[What the task requires]:
Every line from the top of the records through the line containing "tan brick I2 level 1 -> none" should be retyped exactly; the pictures should not.

[Dataset records]
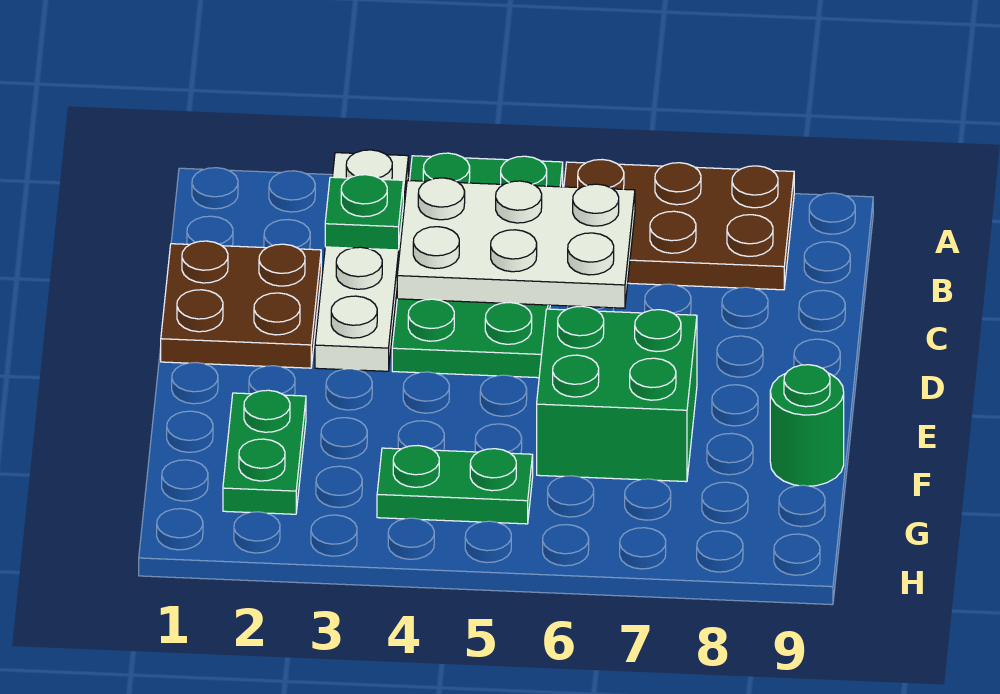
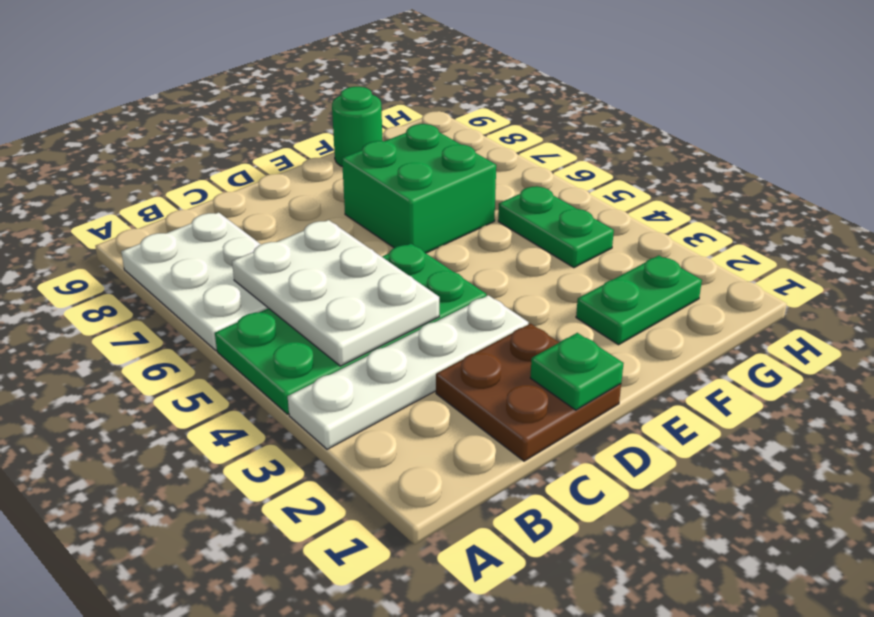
brown plate A6:B8 level 1 -> white plate A6:B8 level 1
green plate B3 level 2 -> green plate D1 level 2

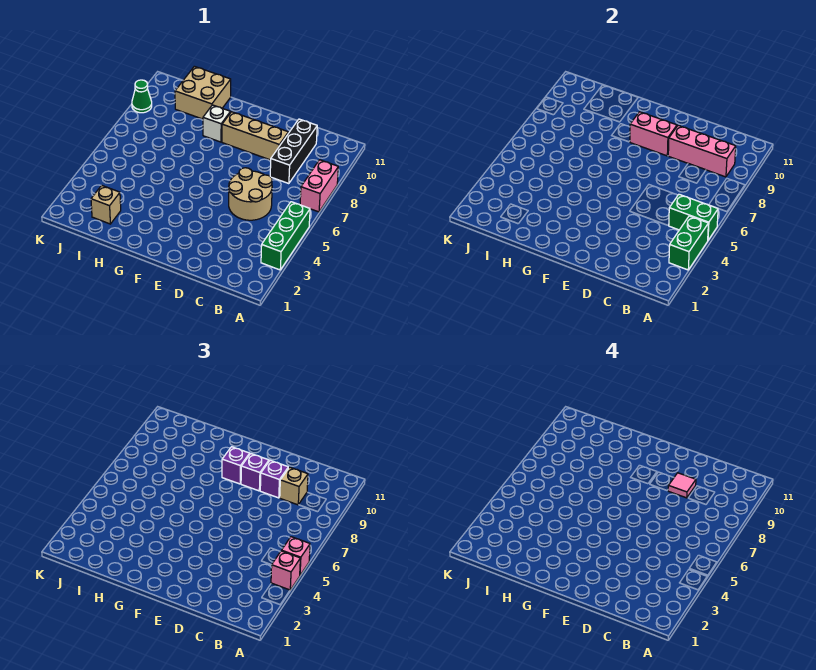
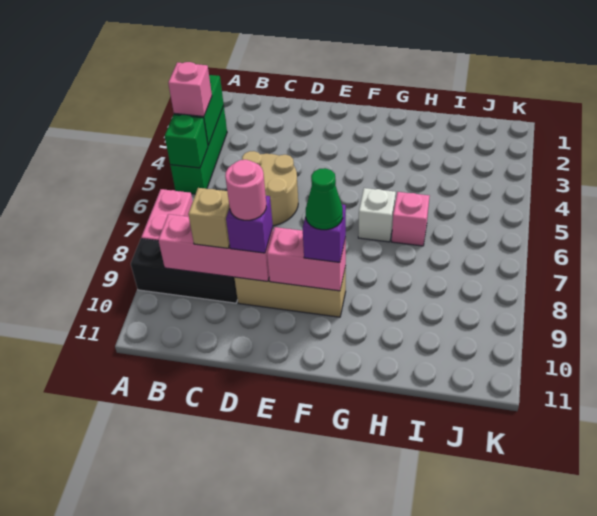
green brick A5:B5 level 2 -> green brick A5 level 2
pink brick A5 level 3 -> pink brick H6 level 1
black brick C8:C10 level 1 -> black brick A9:C9 level 1
pink tile D9 level 4 -> pink round brick D9 level 4
purple brick E9 level 3 -> none
white brick G9 level 1 -> white brick G6 level 1
tan brick H10:I11 level 1 -> none
tan brick I2 level 1 -> none
green cone K9 level 1 -> green cone F9 level 4

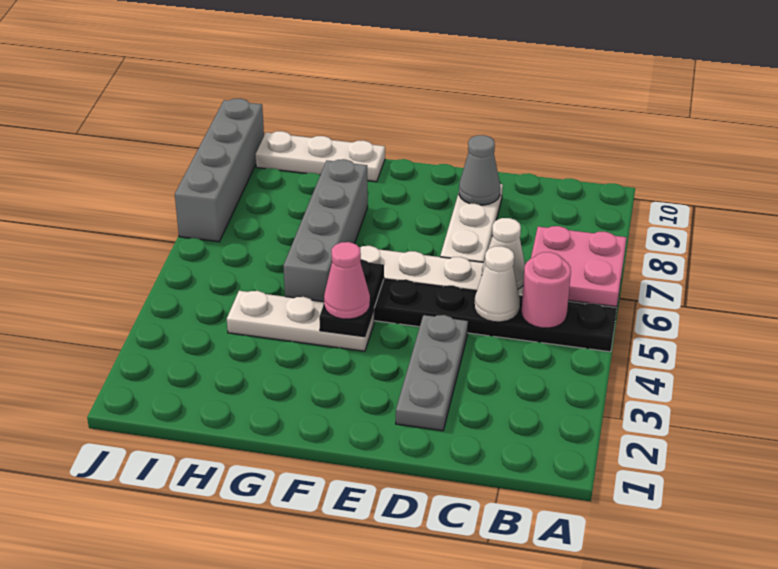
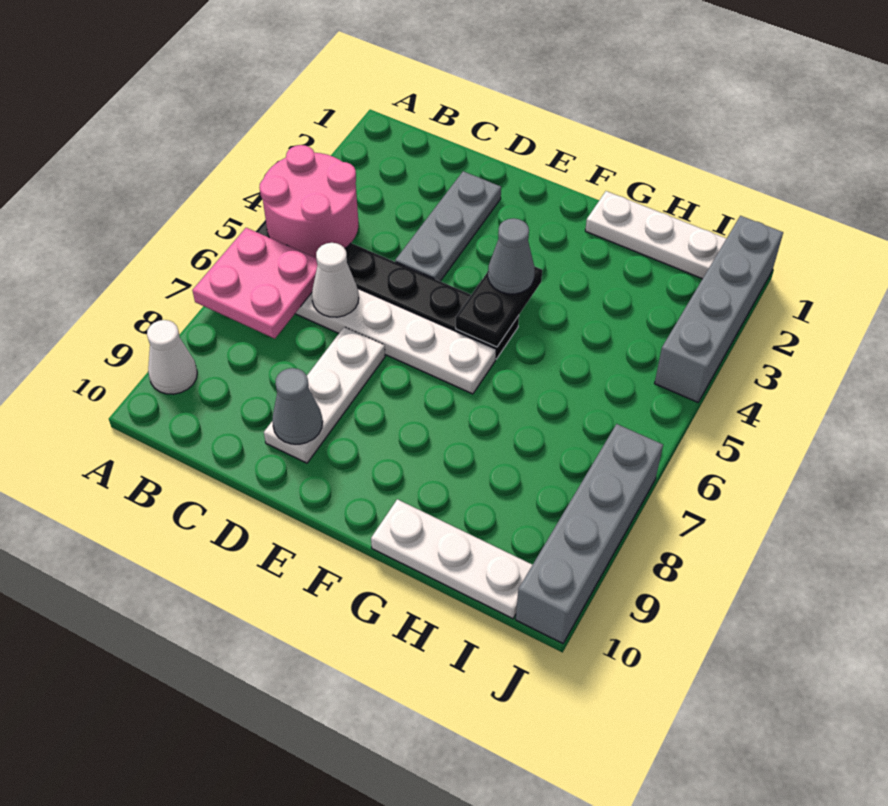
pink round brick B5 level 2 -> pink round brick A4:B5 level 2
white cone C5 level 2 -> white cone A9 level 1
white plate F4:H4 level 1 -> white plate G1:I1 level 1
pink cone F4 level 3 -> grey cone F4 level 3
grey brick G5:G8 level 1 -> grey brick J1:J4 level 1

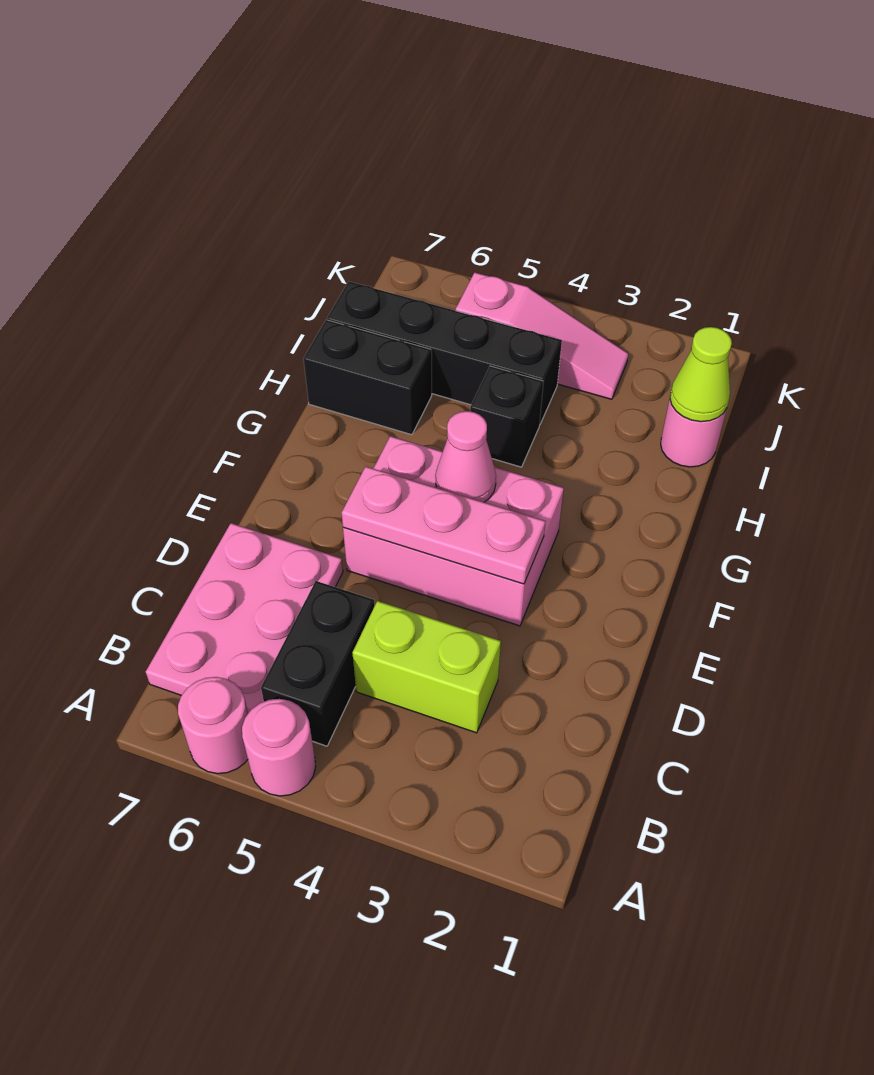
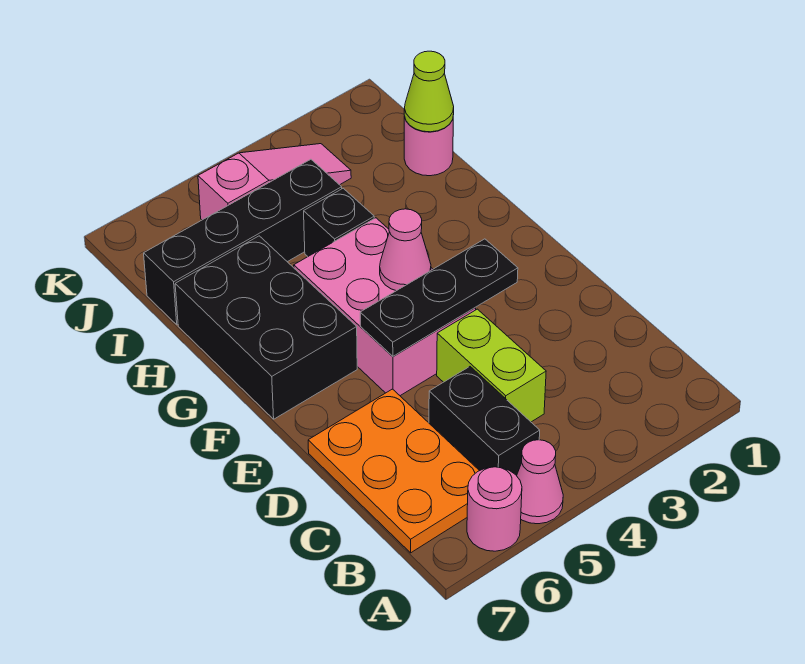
pink round brick A5 level 1 -> pink cone A5 level 1
pink plate B6:D7 level 1 -> orange plate B6:D7 level 1
lime brick C3:C4 level 1 -> lime brick C4:D4 level 1
pink brick E3:F5 level 1 -> pink brick E4:G5 level 1
pink plate E3:E5 level 2 -> black plate E3:E5 level 2
black brick H6:H7 level 1 -> black brick F6:H7 level 1

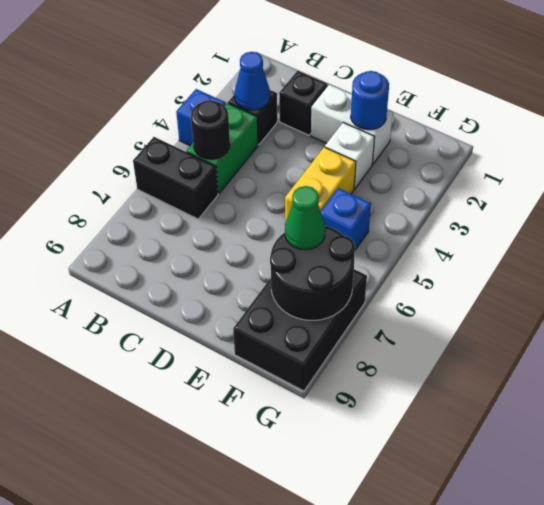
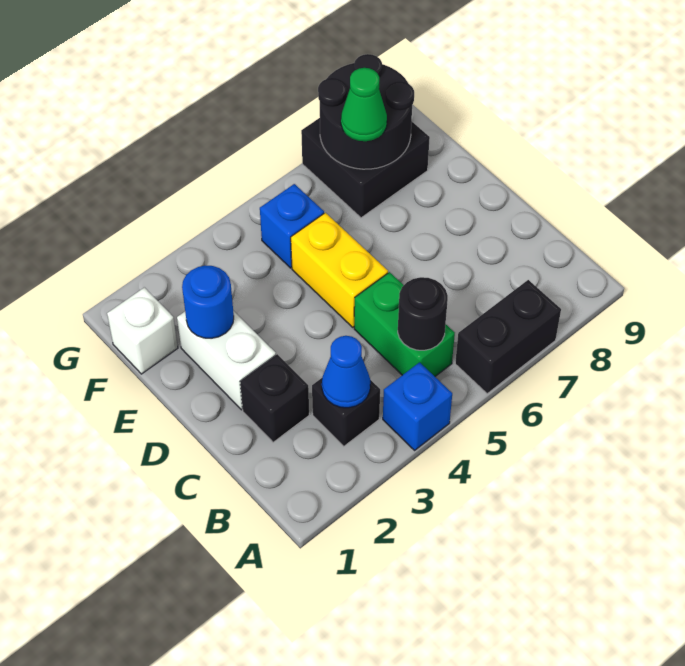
black brick A6:B6 level 1 -> black brick A6:A7 level 1
green brick B4:B5 level 1 -> green brick B5:C5 level 1
white brick E3 level 1 -> white brick F1 level 1
yellow brick E4:E5 level 1 -> yellow brick D5:E5 level 1
black brick F7:G9 level 1 -> black brick F7:G8 level 1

[Exercise result]:
brown plate A6:B8 level 1 -> white plate A6:B8 level 1
green plate B3 level 2 -> green plate D1 level 2

green brick A5:B5 level 2 -> green brick A5 level 2
pink brick A5 level 3 -> pink brick H6 level 1
black brick C8:C10 level 1 -> black brick A9:C9 level 1
pink tile D9 level 4 -> pink round brick D9 level 4
purple brick E9 level 3 -> none
white brick G9 level 1 -> white brick G6 level 1
tan brick H10:I11 level 1 -> none
tan brick I2 level 1 -> none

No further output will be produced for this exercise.